» **Goal of the exercise**: Locate the line containing "Mask anything matching" in the data below. Reproduce it and every following line up to the end, exactly as given.

---------- Source material

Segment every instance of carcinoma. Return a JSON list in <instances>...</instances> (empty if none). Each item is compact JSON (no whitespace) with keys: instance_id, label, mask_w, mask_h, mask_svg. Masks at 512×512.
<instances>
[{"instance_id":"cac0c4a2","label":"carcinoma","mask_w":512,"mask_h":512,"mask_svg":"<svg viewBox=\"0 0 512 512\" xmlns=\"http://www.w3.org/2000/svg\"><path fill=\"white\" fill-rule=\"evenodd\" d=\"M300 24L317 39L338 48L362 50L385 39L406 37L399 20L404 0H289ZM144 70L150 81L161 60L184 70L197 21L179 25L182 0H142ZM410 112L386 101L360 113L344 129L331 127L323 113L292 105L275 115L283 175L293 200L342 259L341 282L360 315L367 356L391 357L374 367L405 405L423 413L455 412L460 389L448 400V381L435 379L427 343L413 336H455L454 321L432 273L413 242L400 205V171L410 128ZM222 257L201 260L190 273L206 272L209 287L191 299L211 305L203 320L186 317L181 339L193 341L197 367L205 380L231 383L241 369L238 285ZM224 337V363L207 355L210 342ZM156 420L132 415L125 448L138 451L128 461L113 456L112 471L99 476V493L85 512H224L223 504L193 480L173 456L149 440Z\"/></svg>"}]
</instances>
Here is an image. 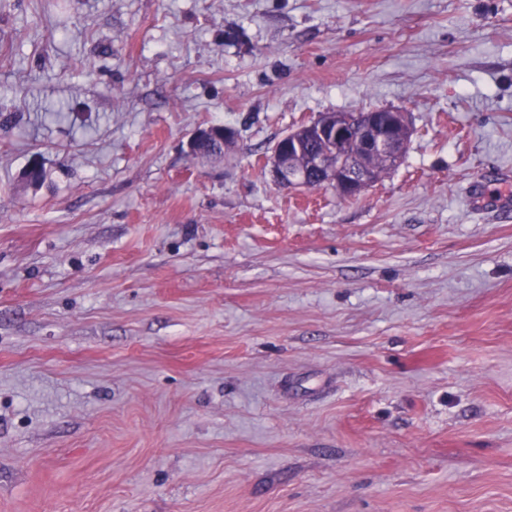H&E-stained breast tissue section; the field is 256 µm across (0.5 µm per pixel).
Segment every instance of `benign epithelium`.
Instances as JSON below:
<instances>
[{"label":"benign epithelium","mask_w":512,"mask_h":512,"mask_svg":"<svg viewBox=\"0 0 512 512\" xmlns=\"http://www.w3.org/2000/svg\"><path fill=\"white\" fill-rule=\"evenodd\" d=\"M412 132L409 113L400 109L352 114L325 112L280 138L265 165L280 188L311 190L318 183L335 187L343 196H357L378 182V178L366 162L351 156L350 144L357 141L365 153H381L397 163L408 148ZM310 138L321 140L328 154L314 156L305 168L293 167L289 154L301 149Z\"/></svg>","instance_id":"benign-epithelium-1"}]
</instances>
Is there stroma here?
Instances as JSON below:
<instances>
[{
  "label": "stroma",
  "instance_id": "obj_1",
  "mask_svg": "<svg viewBox=\"0 0 512 512\" xmlns=\"http://www.w3.org/2000/svg\"><path fill=\"white\" fill-rule=\"evenodd\" d=\"M379 108L369 190L272 182ZM489 198L512 0H0V512H512ZM361 110L352 114L325 112L316 120L289 131L275 144L265 165L269 167L276 186L283 189H313V184L336 187L341 195L357 196L378 182L365 161L354 159L349 153H358L361 144L365 154L381 153L398 163L408 148L413 132L409 113L400 109ZM379 113H385L384 124L378 122ZM321 140L330 155L309 156L323 151V143L315 141L295 154V168L289 154L300 150L306 139ZM352 143V144H351ZM351 144V145H350ZM350 146V148H349Z\"/></svg>",
  "mask_w": 512,
  "mask_h": 512
}]
</instances>
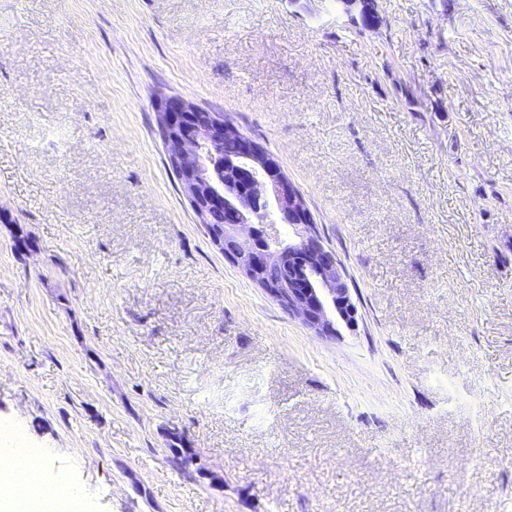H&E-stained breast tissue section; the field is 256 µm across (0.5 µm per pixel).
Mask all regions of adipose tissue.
I'll return each instance as SVG.
<instances>
[{
	"instance_id": "1",
	"label": "adipose tissue",
	"mask_w": 512,
	"mask_h": 512,
	"mask_svg": "<svg viewBox=\"0 0 512 512\" xmlns=\"http://www.w3.org/2000/svg\"><path fill=\"white\" fill-rule=\"evenodd\" d=\"M20 453L18 445L0 446V512H82L84 503L72 485L47 481L43 474L34 477L37 493H28L15 465Z\"/></svg>"
}]
</instances>
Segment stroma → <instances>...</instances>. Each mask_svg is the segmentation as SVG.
<instances>
[{
  "label": "stroma",
  "instance_id": "obj_1",
  "mask_svg": "<svg viewBox=\"0 0 512 512\" xmlns=\"http://www.w3.org/2000/svg\"><path fill=\"white\" fill-rule=\"evenodd\" d=\"M375 12L0 0V426L87 512H512V0ZM168 95L277 158L357 329L211 243Z\"/></svg>",
  "mask_w": 512,
  "mask_h": 512
}]
</instances>
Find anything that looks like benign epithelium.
Returning <instances> with one entry per match:
<instances>
[{
	"label": "benign epithelium",
	"mask_w": 512,
	"mask_h": 512,
	"mask_svg": "<svg viewBox=\"0 0 512 512\" xmlns=\"http://www.w3.org/2000/svg\"><path fill=\"white\" fill-rule=\"evenodd\" d=\"M167 159L179 174L181 190L198 220L222 210L224 226L210 231L211 243L240 271L318 336H335L338 326H358L357 307L347 275L324 244L299 189L277 159L219 114L197 121L201 108L180 96L156 104ZM238 147L224 157V141ZM281 223L298 229V241L284 244L264 227L269 196ZM288 271V281L272 277Z\"/></svg>",
	"instance_id": "1"
}]
</instances>
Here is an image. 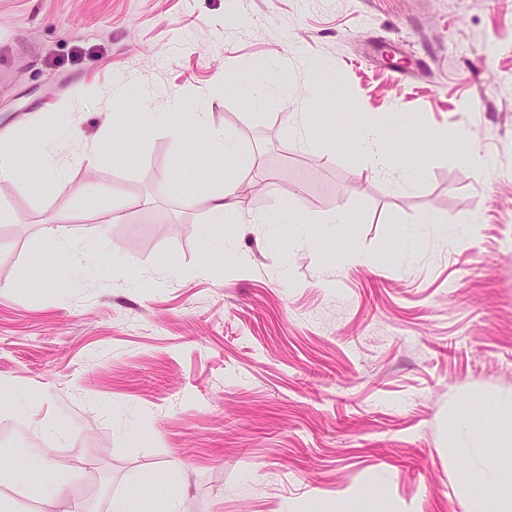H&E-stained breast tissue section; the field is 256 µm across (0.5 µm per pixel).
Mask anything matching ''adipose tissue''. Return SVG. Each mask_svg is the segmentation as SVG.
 Listing matches in <instances>:
<instances>
[{"instance_id": "adipose-tissue-1", "label": "adipose tissue", "mask_w": 512, "mask_h": 512, "mask_svg": "<svg viewBox=\"0 0 512 512\" xmlns=\"http://www.w3.org/2000/svg\"><path fill=\"white\" fill-rule=\"evenodd\" d=\"M140 106L154 127L177 137L184 125H192L200 134V145L212 157L231 156L237 163H246V156L238 153L223 129L212 127L206 113L189 110L179 97H172L162 111L154 109L146 95L141 97ZM337 125L354 150L366 153L375 174L396 169L398 156L385 148L388 120L352 107L339 113ZM495 410L499 421L492 430L479 424L470 402L449 413L448 454L463 456L472 476L458 487L466 512H512V395L497 398Z\"/></svg>"}]
</instances>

--------------------

» **Final answer**:
Mask anything matching ''adipose tissue''. Return SVG. Each mask_svg is the segmentation as SVG.
 Listing matches in <instances>:
<instances>
[{"instance_id": "adipose-tissue-1", "label": "adipose tissue", "mask_w": 512, "mask_h": 512, "mask_svg": "<svg viewBox=\"0 0 512 512\" xmlns=\"http://www.w3.org/2000/svg\"><path fill=\"white\" fill-rule=\"evenodd\" d=\"M140 106L154 127L177 137L184 125H192L200 134V145L212 157L231 156L237 163H246V156L238 153L223 129L212 127L206 113L189 110L179 97H172L162 111L154 109L146 95L141 97ZM337 125L354 150L366 153L375 174L396 169L398 156L385 148L388 120L352 107L339 113ZM495 410L499 421L492 430L479 424L470 402L449 413L448 454L463 456L472 476L458 487L466 512H512V395L497 398Z\"/></svg>"}]
</instances>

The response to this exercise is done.